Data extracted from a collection

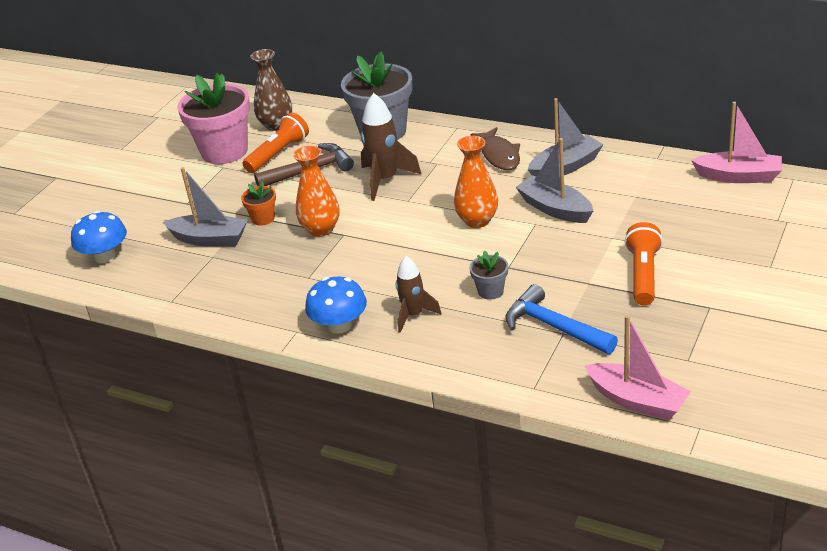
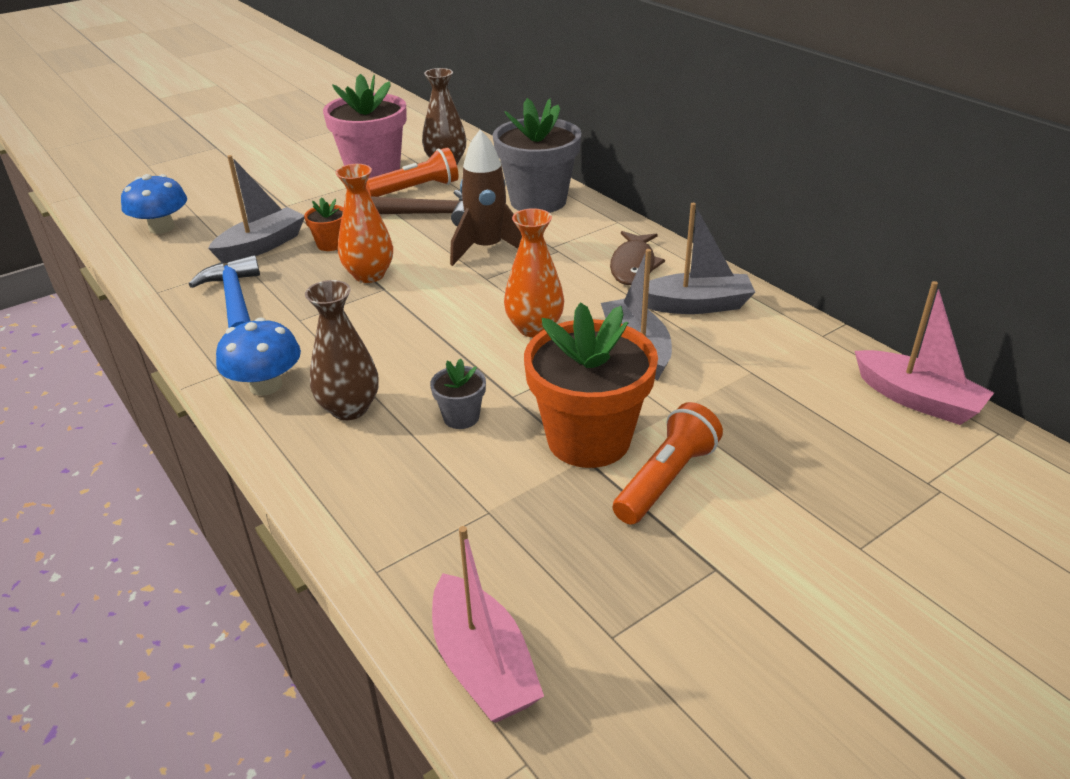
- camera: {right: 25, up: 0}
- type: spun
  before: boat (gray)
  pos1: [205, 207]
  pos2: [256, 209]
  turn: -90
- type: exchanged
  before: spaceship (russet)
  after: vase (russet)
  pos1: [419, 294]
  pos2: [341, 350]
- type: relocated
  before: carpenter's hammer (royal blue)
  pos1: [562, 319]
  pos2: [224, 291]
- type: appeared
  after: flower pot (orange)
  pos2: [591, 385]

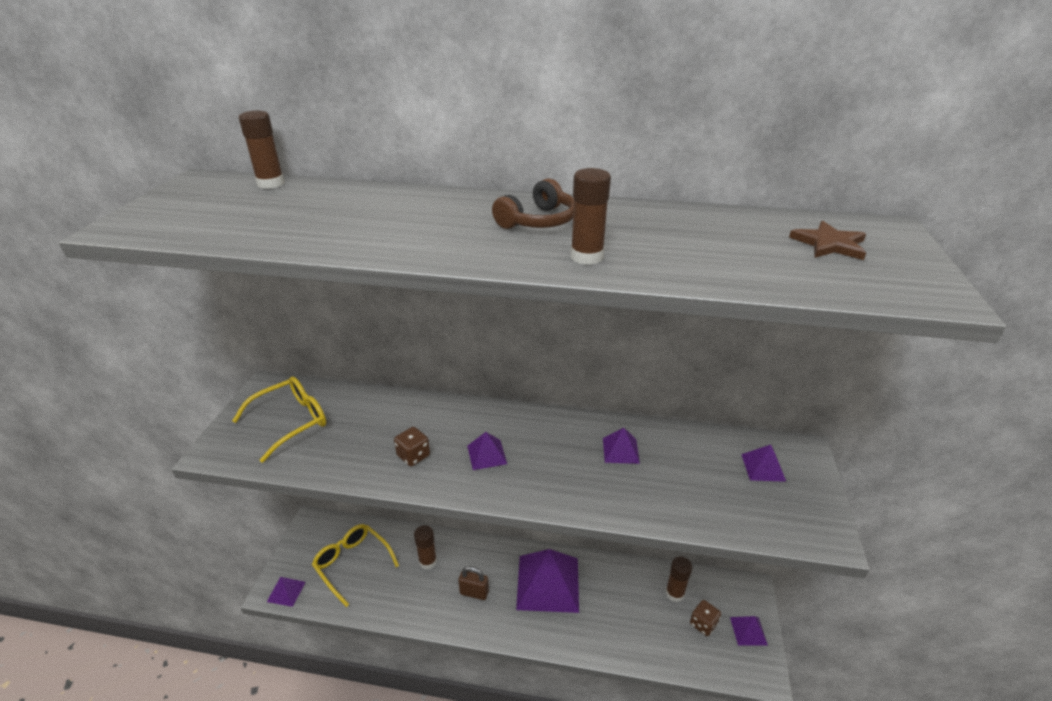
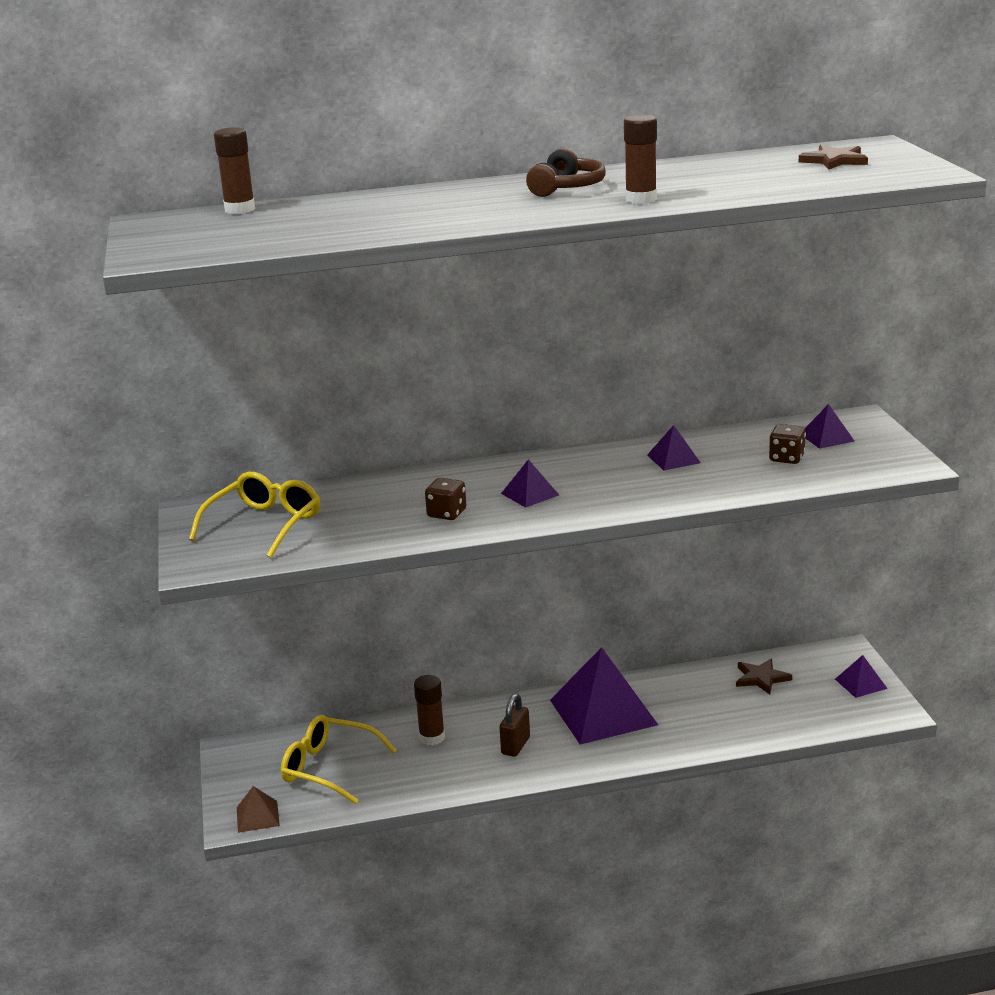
- camera: {right: -20, up: -10}
- type: colour
  before: pyramid (royal purple)
  after: pyramid (russet)
  pos1: [286, 592]
  pos2: [258, 809]
- type: spun
  before: padlock (russet)
  pos1: [473, 583]
  pos2: [514, 725]
  turn: -60
- type: exchanged
  before: glue stick (russet)
  after: five-pointed star (russet)
  pos1: [679, 579]
  pos2: [764, 676]
- type: relocated
  before: dice (russet)
  pos1: [705, 618]
  pos2: [787, 444]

__TASK ITEM__. Reproduce every line above word for word; no images.

__ANSWER__.
- camera: {right: 25, up: 0}
- type: spun
  before: boat (gray)
  pos1: [205, 207]
  pos2: [256, 209]
  turn: -90
- type: exchanged
  before: spaceship (russet)
  after: vase (russet)
  pos1: [419, 294]
  pos2: [341, 350]
- type: relocated
  before: carpenter's hammer (royal blue)
  pos1: [562, 319]
  pos2: [224, 291]
- type: appeared
  after: flower pot (orange)
  pos2: [591, 385]

- camera: {right: -20, up: -10}
- type: colour
  before: pyramid (royal purple)
  after: pyramid (russet)
  pos1: [286, 592]
  pos2: [258, 809]
- type: spun
  before: padlock (russet)
  pos1: [473, 583]
  pos2: [514, 725]
  turn: -60
- type: exchanged
  before: glue stick (russet)
  after: five-pointed star (russet)
  pos1: [679, 579]
  pos2: [764, 676]
- type: relocated
  before: dice (russet)
  pos1: [705, 618]
  pos2: [787, 444]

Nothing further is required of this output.